→ PROBLEM REQUIREMENTS:
The number of lines holding the string "candle" is all that is wanted; count them in the records below.

(Stored data entries)
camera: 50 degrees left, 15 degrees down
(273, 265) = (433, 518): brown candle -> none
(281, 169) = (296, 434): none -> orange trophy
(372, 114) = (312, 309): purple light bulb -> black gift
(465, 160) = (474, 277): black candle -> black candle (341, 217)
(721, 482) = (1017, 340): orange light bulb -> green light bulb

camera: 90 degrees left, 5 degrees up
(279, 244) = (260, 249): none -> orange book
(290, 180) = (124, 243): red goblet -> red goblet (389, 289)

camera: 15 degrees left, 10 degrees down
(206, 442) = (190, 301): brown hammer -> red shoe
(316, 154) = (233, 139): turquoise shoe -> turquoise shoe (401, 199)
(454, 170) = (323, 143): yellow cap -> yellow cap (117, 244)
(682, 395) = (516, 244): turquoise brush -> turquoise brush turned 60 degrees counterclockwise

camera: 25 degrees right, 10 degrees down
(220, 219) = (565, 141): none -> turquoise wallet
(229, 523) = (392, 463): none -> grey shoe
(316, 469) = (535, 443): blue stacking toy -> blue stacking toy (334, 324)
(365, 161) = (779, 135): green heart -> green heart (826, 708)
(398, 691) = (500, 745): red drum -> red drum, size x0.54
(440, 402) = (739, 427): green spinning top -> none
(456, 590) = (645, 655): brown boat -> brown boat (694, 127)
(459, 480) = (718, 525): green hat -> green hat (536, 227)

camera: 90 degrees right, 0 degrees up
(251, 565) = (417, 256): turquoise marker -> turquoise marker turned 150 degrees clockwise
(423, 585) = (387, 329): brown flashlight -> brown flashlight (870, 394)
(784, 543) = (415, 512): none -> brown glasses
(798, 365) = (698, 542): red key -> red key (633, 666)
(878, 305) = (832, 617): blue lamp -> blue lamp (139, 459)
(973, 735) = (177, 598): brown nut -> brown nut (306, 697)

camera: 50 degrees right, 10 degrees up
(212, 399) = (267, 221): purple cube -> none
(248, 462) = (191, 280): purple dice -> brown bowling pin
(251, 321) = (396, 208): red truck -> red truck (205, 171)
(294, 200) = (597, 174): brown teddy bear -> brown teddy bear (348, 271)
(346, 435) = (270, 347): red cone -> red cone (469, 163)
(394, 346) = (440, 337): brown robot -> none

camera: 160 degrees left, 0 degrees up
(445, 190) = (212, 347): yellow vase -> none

→ ANSWER:
2